## Supplied information
□ □ □ □ □ □ □

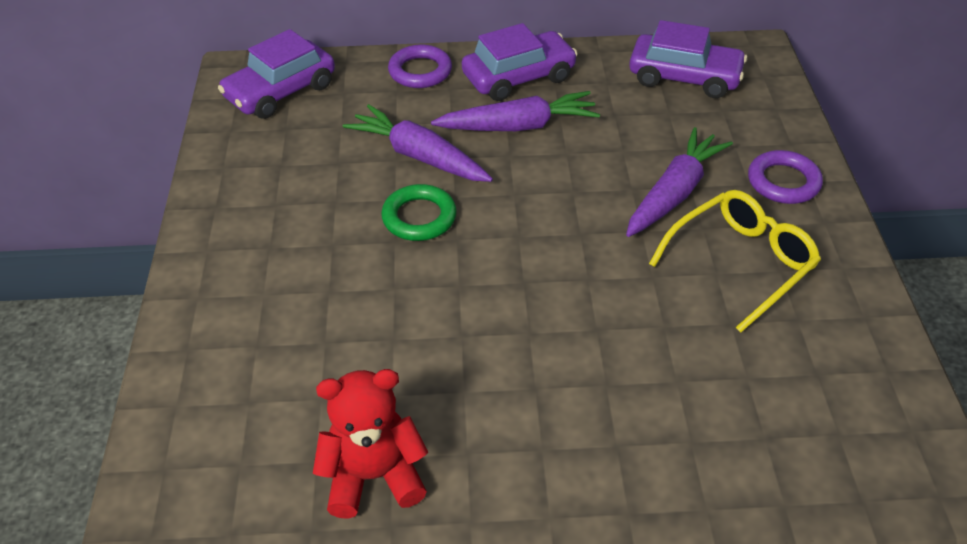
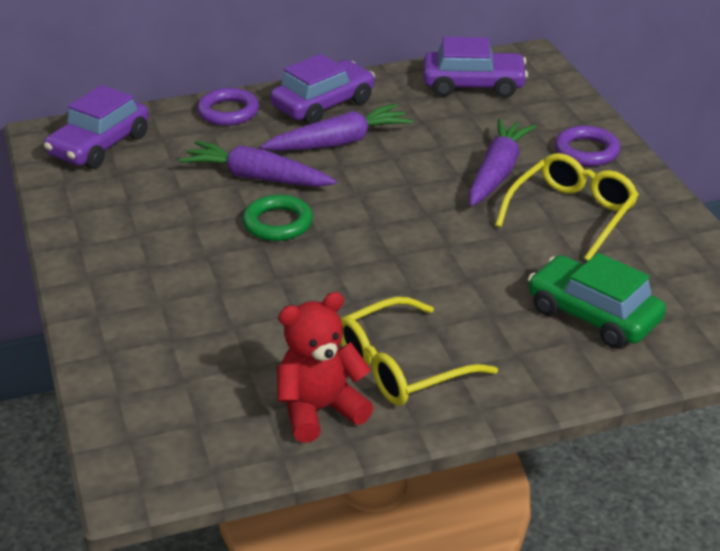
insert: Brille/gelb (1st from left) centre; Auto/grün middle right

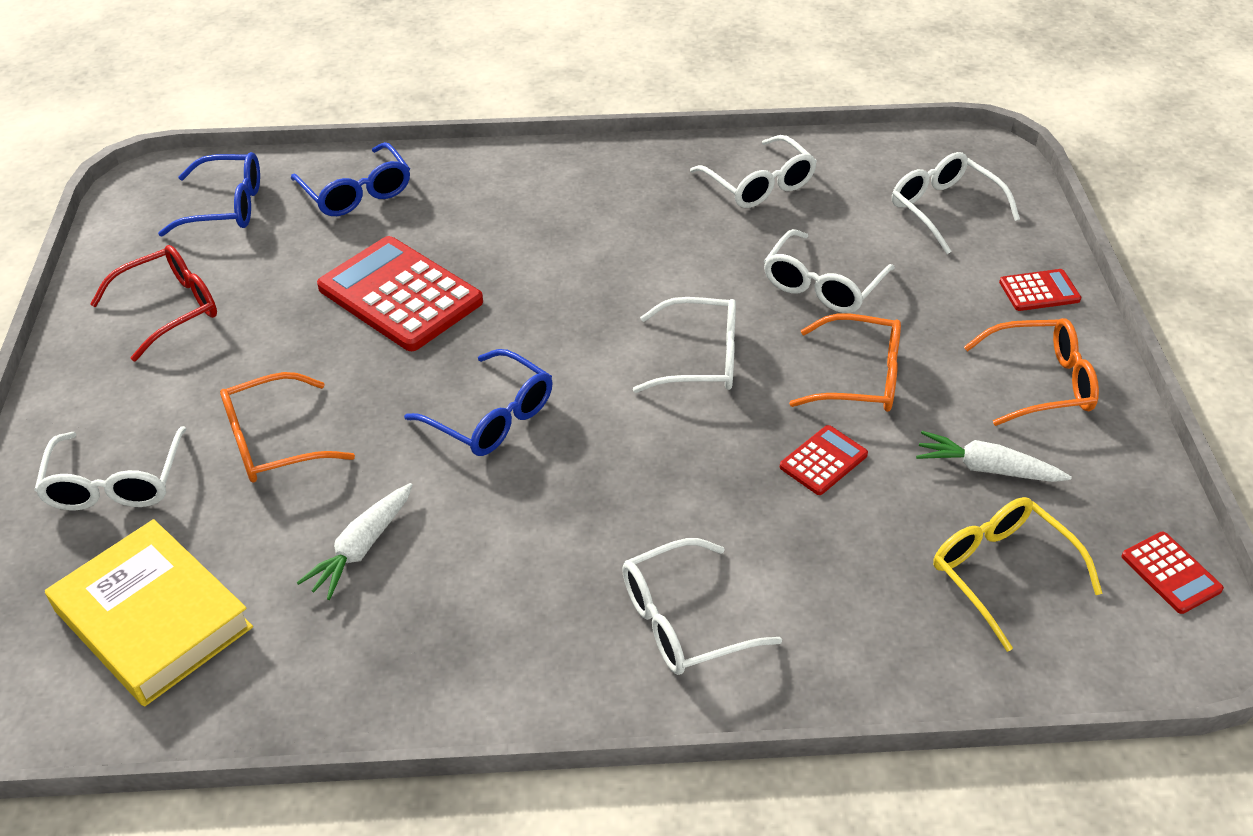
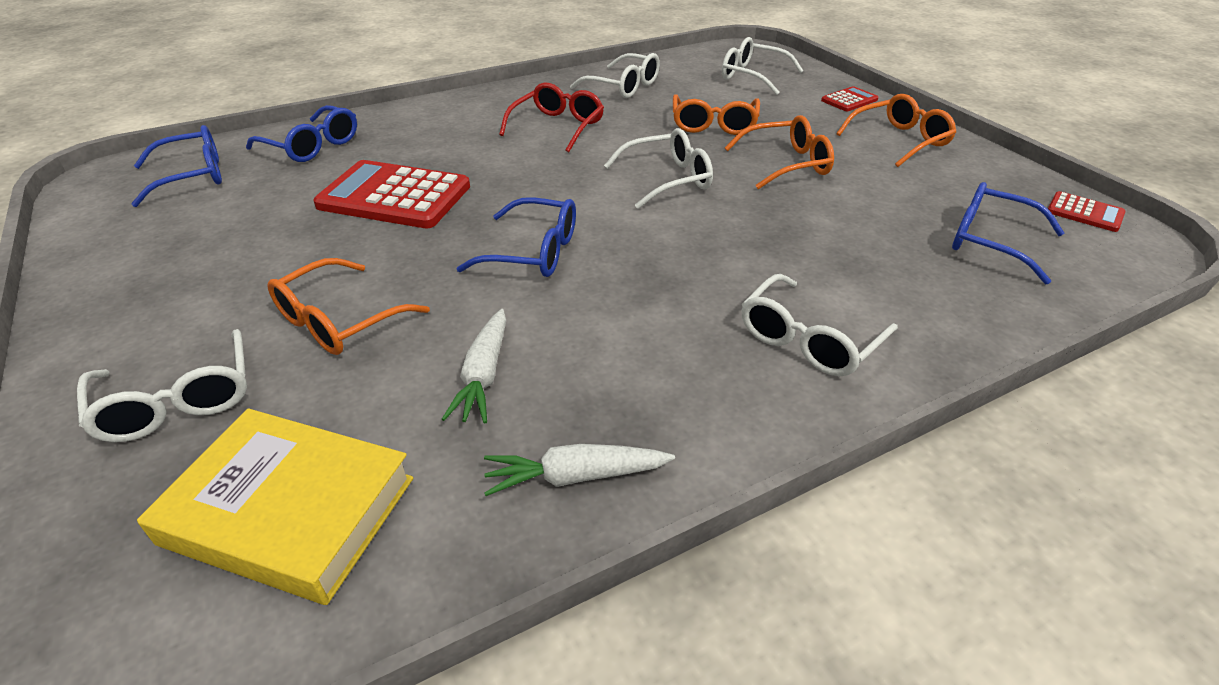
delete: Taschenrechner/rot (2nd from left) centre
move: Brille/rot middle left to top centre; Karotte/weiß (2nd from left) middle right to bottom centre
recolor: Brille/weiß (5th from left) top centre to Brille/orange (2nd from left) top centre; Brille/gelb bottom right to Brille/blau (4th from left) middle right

□ □ □ □ □ □ □

## Prompt
Would you copy out the material above exactly, without the pictures in it?

## Written response
insert: Brille/gelb (1st from left) centre; Auto/grün middle right

delete: Taschenrechner/rot (2nd from left) centre
move: Brille/rot middle left to top centre; Karotte/weiß (2nd from left) middle right to bottom centre
recolor: Brille/weiß (5th from left) top centre to Brille/orange (2nd from left) top centre; Brille/gelb bottom right to Brille/blau (4th from left) middle right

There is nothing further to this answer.